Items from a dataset
******************************

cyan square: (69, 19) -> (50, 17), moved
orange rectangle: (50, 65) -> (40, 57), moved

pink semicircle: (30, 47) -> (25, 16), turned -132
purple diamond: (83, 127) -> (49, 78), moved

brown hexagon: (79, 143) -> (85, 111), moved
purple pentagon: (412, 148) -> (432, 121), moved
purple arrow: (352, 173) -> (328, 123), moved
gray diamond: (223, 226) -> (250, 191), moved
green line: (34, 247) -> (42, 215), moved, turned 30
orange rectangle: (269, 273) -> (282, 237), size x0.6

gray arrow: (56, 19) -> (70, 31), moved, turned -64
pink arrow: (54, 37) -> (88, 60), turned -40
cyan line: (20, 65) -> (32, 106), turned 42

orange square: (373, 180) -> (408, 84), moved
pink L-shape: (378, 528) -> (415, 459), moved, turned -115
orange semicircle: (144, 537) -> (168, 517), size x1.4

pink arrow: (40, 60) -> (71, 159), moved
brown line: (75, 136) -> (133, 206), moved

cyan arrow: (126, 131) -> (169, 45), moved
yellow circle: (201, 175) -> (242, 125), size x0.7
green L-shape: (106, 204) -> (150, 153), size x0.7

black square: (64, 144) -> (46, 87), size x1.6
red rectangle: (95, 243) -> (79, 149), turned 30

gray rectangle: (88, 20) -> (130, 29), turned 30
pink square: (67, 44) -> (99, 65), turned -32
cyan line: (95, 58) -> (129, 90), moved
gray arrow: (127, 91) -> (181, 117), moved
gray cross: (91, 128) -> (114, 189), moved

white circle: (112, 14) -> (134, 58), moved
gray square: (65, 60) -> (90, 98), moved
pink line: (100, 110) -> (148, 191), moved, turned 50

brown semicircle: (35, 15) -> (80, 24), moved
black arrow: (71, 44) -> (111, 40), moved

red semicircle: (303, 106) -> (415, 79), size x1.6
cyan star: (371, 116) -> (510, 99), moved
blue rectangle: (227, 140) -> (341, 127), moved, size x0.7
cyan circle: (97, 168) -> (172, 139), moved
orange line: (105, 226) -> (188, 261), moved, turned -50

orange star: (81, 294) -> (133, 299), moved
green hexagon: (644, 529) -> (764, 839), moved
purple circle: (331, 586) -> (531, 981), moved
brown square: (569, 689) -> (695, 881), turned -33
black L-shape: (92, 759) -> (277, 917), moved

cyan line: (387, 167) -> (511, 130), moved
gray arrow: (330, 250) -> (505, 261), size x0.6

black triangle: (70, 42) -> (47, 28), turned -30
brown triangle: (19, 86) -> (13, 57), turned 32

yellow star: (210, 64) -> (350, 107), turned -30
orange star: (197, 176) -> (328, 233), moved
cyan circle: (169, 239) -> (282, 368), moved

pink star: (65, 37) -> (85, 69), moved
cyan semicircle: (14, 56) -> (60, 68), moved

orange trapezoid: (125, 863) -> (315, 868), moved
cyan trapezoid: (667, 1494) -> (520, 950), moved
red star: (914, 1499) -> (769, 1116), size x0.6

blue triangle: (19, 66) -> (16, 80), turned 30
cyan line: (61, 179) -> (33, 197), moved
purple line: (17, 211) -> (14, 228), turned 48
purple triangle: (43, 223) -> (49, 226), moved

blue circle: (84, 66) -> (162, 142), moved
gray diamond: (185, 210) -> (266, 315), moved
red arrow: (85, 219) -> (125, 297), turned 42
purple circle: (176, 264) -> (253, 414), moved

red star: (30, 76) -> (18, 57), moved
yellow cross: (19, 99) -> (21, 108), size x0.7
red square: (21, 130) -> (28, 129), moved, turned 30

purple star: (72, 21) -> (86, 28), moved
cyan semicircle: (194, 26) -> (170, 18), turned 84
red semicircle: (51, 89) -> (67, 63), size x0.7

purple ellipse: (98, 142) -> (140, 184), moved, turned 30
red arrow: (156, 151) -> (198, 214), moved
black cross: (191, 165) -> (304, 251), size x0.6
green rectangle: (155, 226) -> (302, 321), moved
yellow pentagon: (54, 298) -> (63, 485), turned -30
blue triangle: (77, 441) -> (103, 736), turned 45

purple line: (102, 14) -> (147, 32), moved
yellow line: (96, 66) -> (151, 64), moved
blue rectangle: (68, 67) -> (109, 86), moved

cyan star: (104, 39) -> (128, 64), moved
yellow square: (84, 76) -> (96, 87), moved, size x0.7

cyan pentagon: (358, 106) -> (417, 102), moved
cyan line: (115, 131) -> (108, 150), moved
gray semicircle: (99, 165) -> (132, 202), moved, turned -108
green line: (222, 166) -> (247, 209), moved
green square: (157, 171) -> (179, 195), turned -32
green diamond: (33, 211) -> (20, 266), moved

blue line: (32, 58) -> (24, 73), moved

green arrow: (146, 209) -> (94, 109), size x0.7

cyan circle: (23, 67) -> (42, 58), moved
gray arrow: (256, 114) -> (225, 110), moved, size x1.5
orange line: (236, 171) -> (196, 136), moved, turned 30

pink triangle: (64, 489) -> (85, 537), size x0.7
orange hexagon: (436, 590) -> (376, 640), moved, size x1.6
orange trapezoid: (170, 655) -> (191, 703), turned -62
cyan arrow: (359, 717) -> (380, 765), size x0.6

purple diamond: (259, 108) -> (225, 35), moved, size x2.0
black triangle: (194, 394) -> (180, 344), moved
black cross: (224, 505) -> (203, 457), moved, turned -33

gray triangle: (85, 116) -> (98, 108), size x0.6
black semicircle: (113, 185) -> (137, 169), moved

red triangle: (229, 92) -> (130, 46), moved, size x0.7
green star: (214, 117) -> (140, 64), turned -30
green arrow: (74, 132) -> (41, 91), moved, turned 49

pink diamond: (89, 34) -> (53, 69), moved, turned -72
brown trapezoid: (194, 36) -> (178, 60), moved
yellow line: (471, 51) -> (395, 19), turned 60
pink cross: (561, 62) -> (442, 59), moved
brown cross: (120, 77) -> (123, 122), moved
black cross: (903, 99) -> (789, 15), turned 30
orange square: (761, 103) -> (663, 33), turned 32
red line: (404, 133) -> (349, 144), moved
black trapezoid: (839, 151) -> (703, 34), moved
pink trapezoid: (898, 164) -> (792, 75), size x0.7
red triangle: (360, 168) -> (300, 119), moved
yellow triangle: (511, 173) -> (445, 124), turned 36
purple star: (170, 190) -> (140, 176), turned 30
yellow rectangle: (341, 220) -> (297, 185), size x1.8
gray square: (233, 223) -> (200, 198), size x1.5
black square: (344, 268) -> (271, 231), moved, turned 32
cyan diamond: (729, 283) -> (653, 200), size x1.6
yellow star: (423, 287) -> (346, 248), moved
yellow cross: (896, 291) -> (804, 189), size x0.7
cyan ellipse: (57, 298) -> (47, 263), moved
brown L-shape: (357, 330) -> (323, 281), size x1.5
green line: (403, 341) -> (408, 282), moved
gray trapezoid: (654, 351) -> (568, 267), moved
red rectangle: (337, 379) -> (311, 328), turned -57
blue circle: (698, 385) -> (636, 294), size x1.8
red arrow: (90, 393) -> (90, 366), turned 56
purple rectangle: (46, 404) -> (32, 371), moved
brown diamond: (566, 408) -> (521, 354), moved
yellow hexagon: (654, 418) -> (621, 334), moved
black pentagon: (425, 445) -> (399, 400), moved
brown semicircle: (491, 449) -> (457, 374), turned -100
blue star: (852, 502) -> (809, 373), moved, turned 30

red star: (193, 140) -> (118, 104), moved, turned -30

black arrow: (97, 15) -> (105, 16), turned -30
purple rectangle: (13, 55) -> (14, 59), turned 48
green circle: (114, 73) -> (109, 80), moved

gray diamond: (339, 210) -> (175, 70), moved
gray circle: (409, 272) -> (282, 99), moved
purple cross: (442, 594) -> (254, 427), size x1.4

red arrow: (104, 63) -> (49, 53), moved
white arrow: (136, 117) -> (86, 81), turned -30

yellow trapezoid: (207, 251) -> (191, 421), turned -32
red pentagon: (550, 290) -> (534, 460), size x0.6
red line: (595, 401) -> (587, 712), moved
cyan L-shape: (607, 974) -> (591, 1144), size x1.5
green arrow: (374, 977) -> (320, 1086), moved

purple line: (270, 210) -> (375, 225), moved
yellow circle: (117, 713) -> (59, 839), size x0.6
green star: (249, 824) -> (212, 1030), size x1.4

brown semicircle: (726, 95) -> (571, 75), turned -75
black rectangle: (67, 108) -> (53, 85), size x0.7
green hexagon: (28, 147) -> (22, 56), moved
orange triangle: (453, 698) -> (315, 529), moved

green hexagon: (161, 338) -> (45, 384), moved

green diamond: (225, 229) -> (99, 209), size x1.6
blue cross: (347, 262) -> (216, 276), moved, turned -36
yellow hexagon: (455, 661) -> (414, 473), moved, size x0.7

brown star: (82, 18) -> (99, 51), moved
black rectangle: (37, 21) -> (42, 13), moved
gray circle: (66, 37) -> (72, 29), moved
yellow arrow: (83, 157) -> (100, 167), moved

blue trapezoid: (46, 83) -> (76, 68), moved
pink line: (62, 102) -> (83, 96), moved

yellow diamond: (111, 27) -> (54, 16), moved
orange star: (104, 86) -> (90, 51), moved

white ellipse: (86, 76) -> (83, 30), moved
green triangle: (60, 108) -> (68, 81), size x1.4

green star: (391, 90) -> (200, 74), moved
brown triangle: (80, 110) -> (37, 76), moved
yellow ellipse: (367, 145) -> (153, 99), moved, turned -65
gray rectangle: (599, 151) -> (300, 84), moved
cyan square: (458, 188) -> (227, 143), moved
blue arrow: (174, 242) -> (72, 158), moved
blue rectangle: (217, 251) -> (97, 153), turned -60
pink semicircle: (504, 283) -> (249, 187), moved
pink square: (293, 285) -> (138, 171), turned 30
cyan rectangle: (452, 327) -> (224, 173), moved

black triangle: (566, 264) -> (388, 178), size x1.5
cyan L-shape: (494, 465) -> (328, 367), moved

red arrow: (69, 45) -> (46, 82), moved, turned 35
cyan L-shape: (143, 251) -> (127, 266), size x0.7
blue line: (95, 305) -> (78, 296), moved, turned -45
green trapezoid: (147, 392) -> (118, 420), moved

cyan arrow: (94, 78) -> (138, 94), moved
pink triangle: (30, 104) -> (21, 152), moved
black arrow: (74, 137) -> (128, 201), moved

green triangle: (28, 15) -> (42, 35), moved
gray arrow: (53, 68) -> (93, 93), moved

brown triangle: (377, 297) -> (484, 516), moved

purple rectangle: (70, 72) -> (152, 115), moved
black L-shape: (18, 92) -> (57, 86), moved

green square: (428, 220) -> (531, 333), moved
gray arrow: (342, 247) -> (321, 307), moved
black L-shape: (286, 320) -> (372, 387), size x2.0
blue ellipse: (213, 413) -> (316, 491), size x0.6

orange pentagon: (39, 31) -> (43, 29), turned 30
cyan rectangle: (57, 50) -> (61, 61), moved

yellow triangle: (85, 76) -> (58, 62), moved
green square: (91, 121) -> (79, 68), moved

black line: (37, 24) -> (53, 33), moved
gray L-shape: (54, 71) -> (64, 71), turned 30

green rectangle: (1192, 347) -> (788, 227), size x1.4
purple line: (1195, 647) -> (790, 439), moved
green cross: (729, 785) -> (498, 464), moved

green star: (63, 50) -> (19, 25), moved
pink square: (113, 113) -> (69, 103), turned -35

******************************

* WHAT YOU NEED TO DO *
From the records above, copy only the lines starting with the line that holds "pink semicircle: (30, 47)" and going on through the line that holds "blue rectangle: (227, 140)", exactly as written.

* OUTPUT OF THE EXERCISE *
pink semicircle: (30, 47) -> (25, 16), turned -132
purple diamond: (83, 127) -> (49, 78), moved

brown hexagon: (79, 143) -> (85, 111), moved
purple pentagon: (412, 148) -> (432, 121), moved
purple arrow: (352, 173) -> (328, 123), moved
gray diamond: (223, 226) -> (250, 191), moved
green line: (34, 247) -> (42, 215), moved, turned 30
orange rectangle: (269, 273) -> (282, 237), size x0.6

gray arrow: (56, 19) -> (70, 31), moved, turned -64
pink arrow: (54, 37) -> (88, 60), turned -40
cyan line: (20, 65) -> (32, 106), turned 42

orange square: (373, 180) -> (408, 84), moved
pink L-shape: (378, 528) -> (415, 459), moved, turned -115
orange semicircle: (144, 537) -> (168, 517), size x1.4

pink arrow: (40, 60) -> (71, 159), moved
brown line: (75, 136) -> (133, 206), moved

cyan arrow: (126, 131) -> (169, 45), moved
yellow circle: (201, 175) -> (242, 125), size x0.7
green L-shape: (106, 204) -> (150, 153), size x0.7

black square: (64, 144) -> (46, 87), size x1.6
red rectangle: (95, 243) -> (79, 149), turned 30

gray rectangle: (88, 20) -> (130, 29), turned 30
pink square: (67, 44) -> (99, 65), turned -32
cyan line: (95, 58) -> (129, 90), moved
gray arrow: (127, 91) -> (181, 117), moved
gray cross: (91, 128) -> (114, 189), moved

white circle: (112, 14) -> (134, 58), moved
gray square: (65, 60) -> (90, 98), moved
pink line: (100, 110) -> (148, 191), moved, turned 50

brown semicircle: (35, 15) -> (80, 24), moved
black arrow: (71, 44) -> (111, 40), moved

red semicircle: (303, 106) -> (415, 79), size x1.6
cyan star: (371, 116) -> (510, 99), moved
blue rectangle: (227, 140) -> (341, 127), moved, size x0.7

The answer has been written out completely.